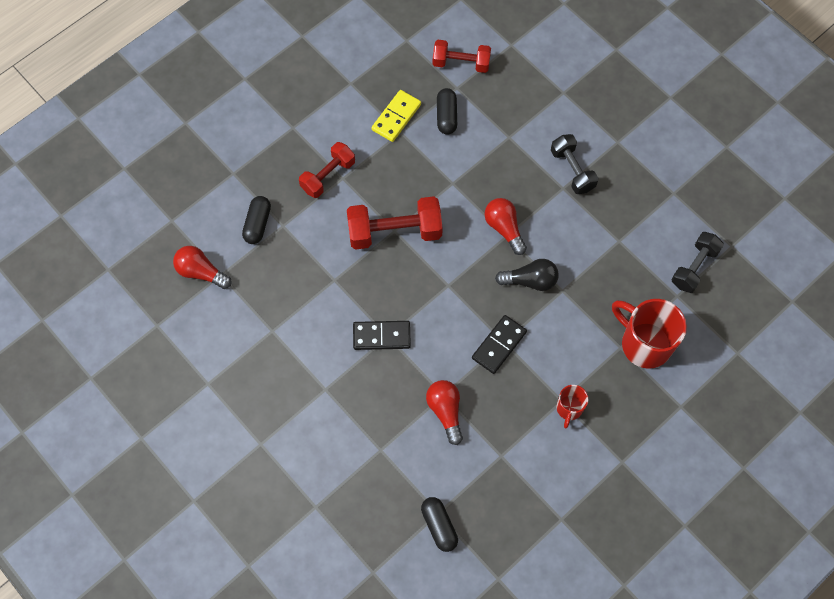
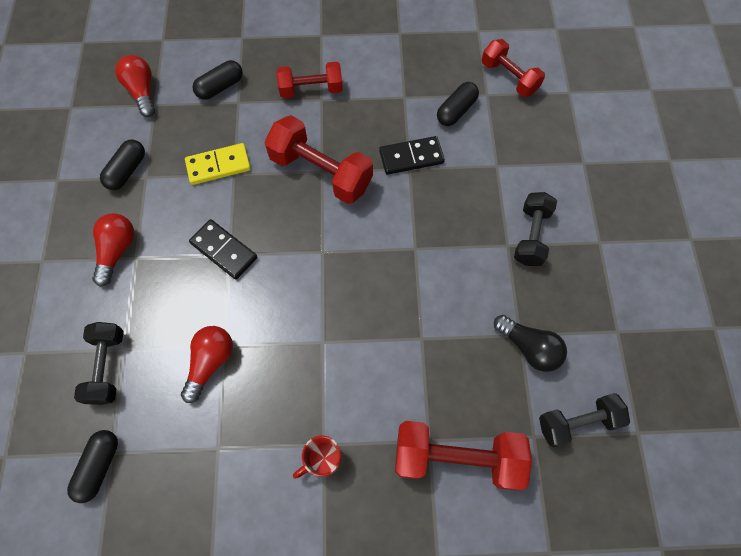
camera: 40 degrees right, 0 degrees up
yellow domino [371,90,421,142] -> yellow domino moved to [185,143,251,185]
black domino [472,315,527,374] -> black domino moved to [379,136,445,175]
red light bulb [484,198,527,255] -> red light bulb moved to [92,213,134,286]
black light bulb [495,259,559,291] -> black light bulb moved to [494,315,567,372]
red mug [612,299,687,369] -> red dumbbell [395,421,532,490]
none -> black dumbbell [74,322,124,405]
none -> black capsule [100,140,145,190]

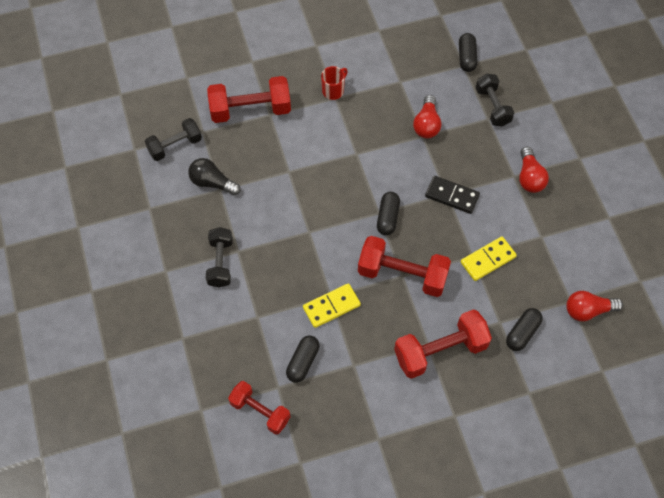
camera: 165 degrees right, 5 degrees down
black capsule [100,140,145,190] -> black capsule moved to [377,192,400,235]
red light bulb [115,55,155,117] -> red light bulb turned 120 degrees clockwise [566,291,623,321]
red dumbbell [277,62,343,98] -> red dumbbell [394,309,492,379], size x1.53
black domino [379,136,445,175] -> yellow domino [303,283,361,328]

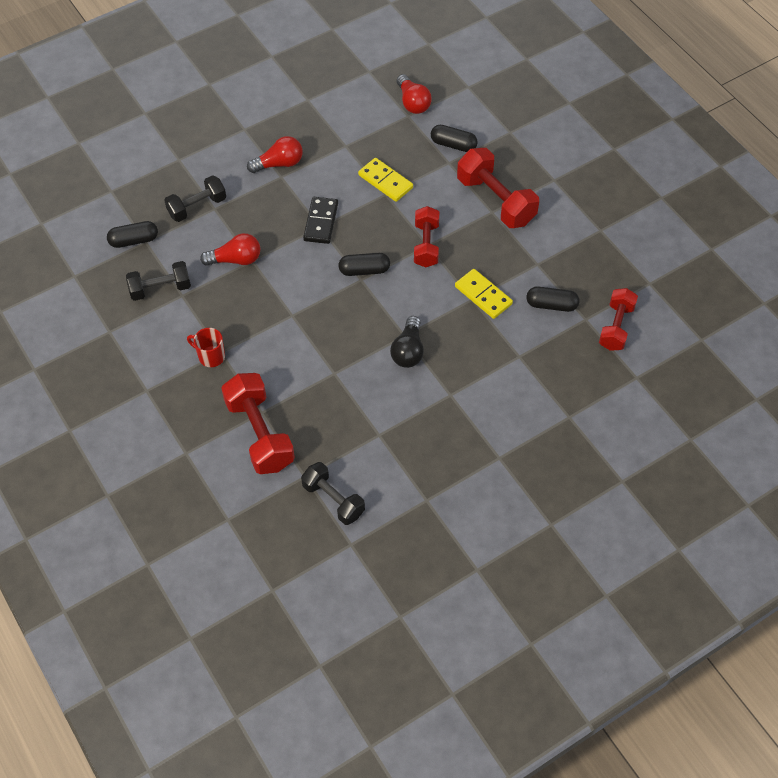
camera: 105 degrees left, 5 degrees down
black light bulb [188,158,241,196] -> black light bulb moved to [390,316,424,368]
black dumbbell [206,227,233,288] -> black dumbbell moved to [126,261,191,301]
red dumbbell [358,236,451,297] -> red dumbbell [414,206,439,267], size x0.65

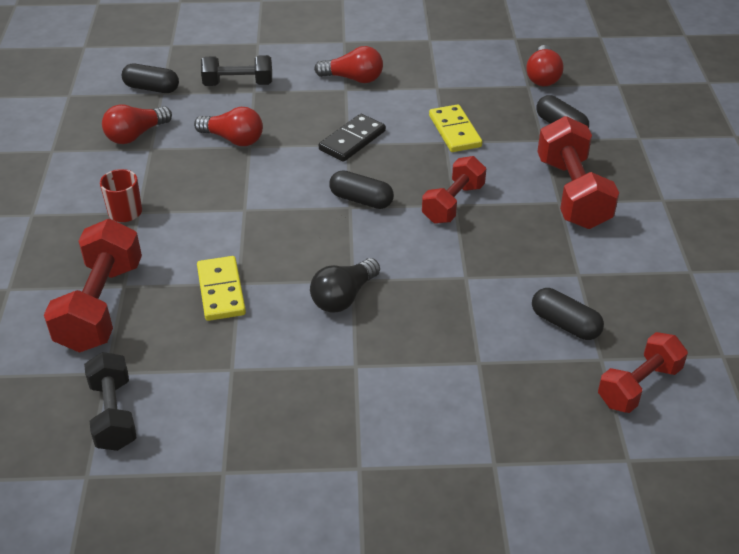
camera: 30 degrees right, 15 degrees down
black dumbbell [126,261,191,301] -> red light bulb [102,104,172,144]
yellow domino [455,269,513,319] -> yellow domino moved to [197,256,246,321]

++++++++++++++++++++

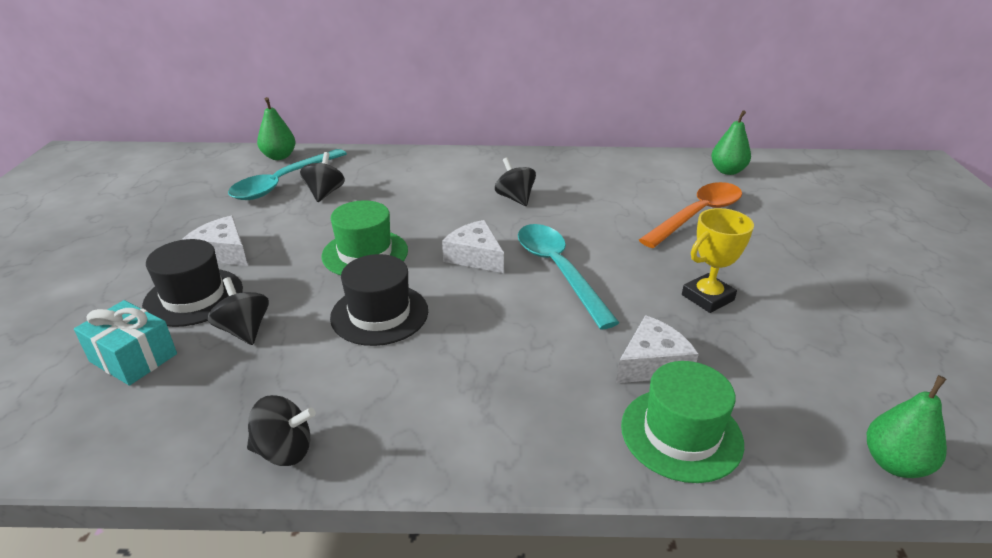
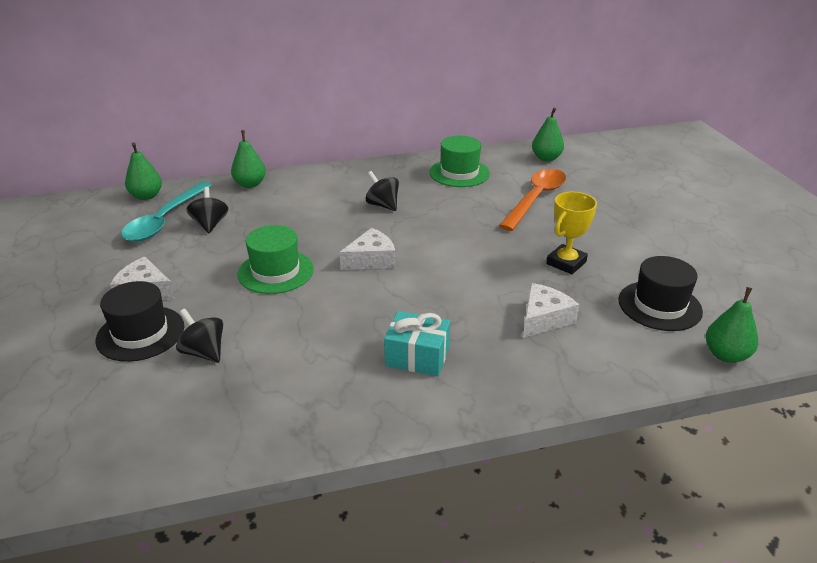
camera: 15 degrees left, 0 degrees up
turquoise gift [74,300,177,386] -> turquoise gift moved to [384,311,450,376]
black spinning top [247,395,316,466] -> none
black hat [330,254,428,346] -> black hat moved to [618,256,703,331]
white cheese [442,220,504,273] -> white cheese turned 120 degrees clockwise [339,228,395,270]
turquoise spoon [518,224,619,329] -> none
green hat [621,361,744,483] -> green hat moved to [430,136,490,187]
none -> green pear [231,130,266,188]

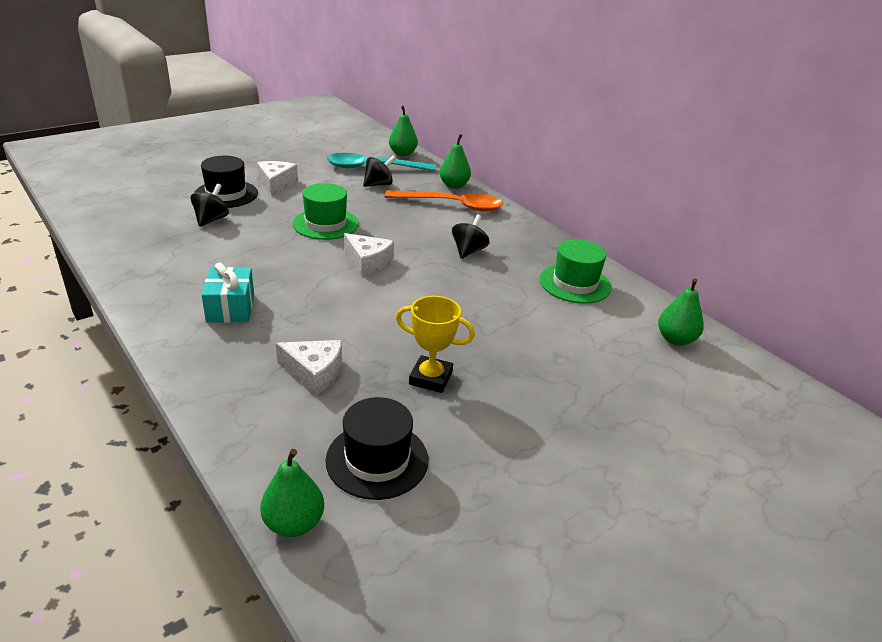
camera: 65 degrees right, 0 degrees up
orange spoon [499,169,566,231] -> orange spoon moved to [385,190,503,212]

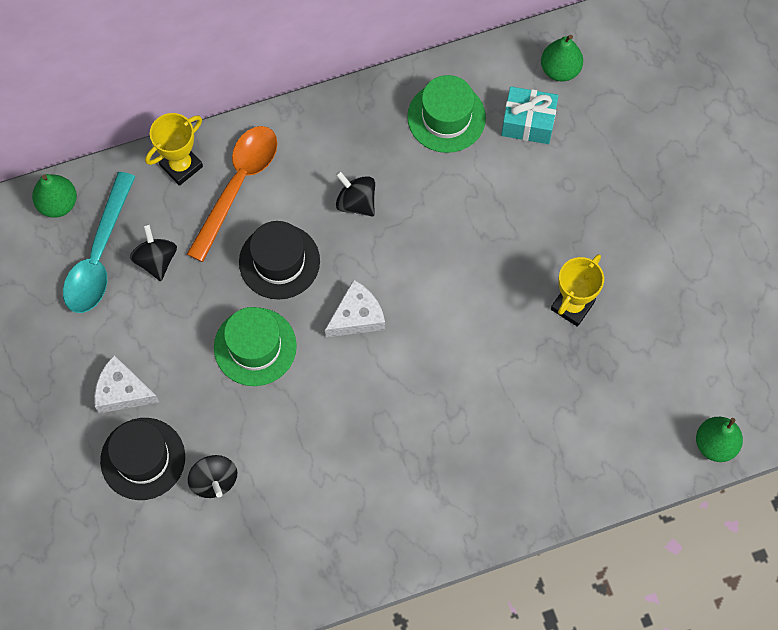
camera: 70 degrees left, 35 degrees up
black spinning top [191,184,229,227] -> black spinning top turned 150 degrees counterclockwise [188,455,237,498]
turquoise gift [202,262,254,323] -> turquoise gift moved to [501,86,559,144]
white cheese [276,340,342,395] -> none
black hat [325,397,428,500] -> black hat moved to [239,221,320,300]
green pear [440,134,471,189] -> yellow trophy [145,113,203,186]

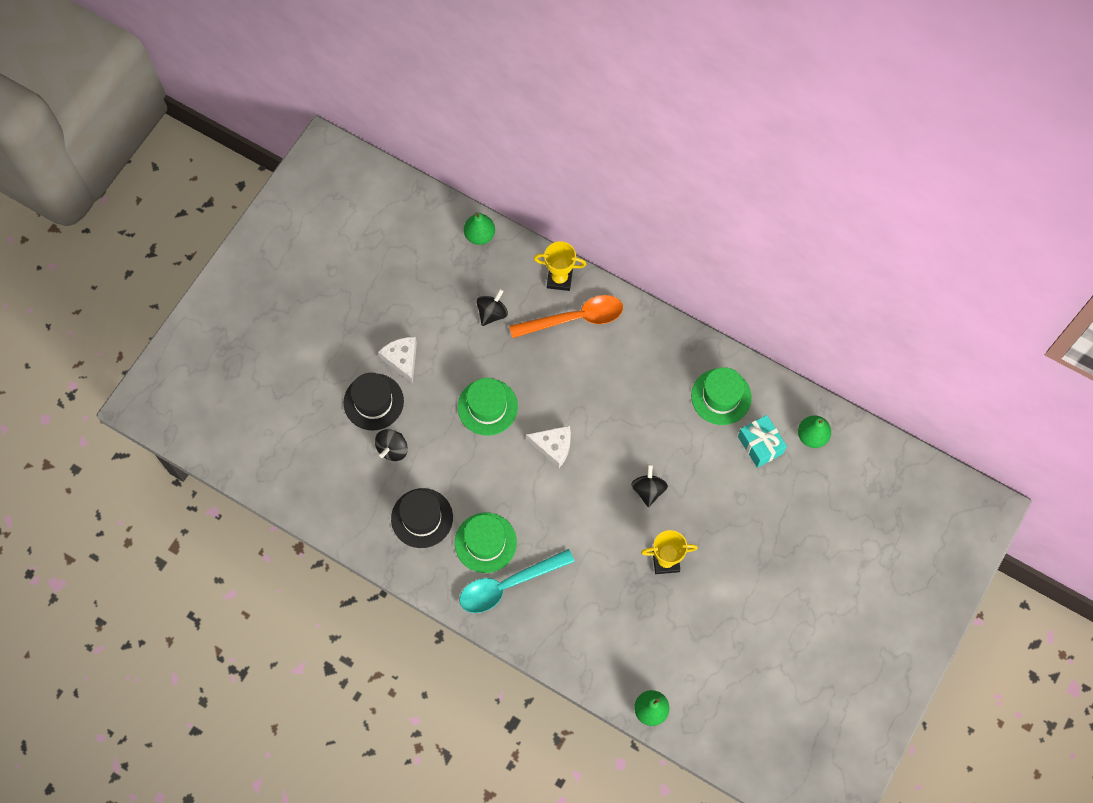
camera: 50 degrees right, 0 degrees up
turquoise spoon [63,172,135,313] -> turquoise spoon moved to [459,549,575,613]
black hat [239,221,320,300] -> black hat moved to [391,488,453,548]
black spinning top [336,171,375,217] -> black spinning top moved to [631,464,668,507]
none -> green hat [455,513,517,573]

++++++++++++++++++++

Your assignment
Using the records above, set down exactly the lines from the one with "black spinning top [247,395,316,466] -> none" through the one with "none -> green pear [231,130,266,188]", inclusive, and nothing more.

Result for this exercise
black spinning top [247,395,316,466] -> none
black hat [330,254,428,346] -> black hat moved to [618,256,703,331]
white cheese [442,220,504,273] -> white cheese turned 120 degrees clockwise [339,228,395,270]
turquoise spoon [518,224,619,329] -> none
green hat [621,361,744,483] -> green hat moved to [430,136,490,187]
none -> green pear [231,130,266,188]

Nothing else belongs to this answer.